Copy the records below exactly, from the line containing "blue arrow: (182, 127) -> (227, 137), moved" through the last line, and leave out every picture.

___

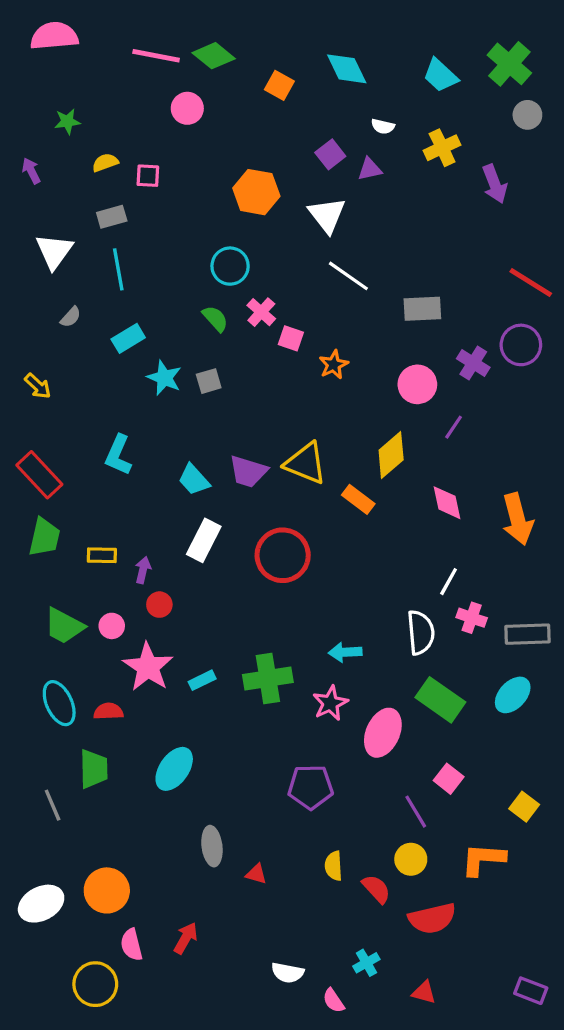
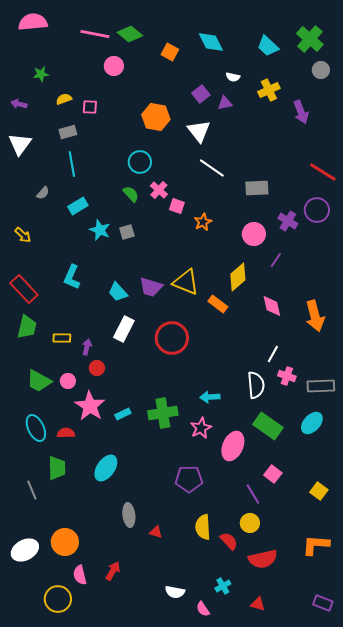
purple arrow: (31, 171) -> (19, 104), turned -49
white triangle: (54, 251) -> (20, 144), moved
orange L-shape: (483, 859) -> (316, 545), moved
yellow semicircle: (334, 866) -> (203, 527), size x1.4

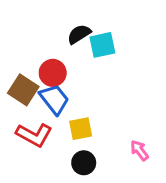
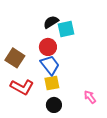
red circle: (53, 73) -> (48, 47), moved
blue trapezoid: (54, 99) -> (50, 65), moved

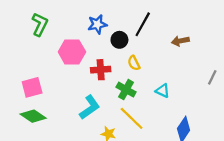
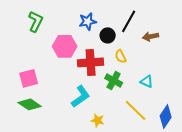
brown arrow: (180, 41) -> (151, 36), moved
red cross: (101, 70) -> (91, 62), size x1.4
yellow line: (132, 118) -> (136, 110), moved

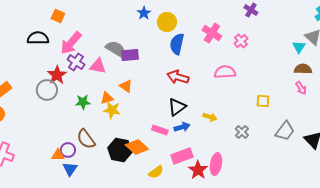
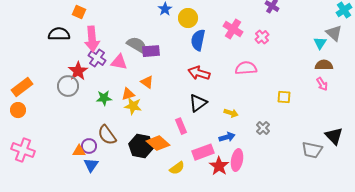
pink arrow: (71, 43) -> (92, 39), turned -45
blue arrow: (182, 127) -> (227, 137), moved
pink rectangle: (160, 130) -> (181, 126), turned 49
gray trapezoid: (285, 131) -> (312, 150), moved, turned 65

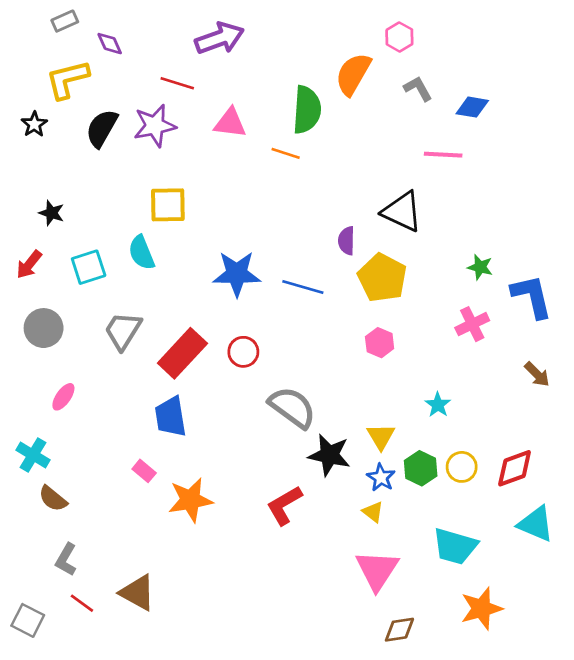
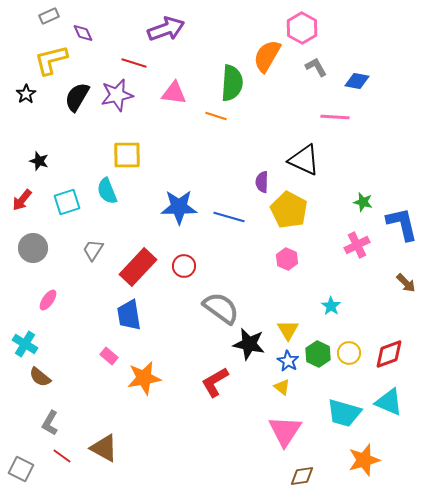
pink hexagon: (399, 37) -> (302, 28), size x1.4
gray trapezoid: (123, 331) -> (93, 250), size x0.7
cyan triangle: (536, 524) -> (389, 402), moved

___

◆ SOLUTION TO THE EXERCISE
blue arrow: (182, 127) -> (227, 137), moved
pink rectangle: (160, 130) -> (181, 126), turned 49
gray trapezoid: (285, 131) -> (312, 150), moved, turned 65

pink hexagon: (399, 37) -> (302, 28), size x1.4
gray trapezoid: (123, 331) -> (93, 250), size x0.7
cyan triangle: (536, 524) -> (389, 402), moved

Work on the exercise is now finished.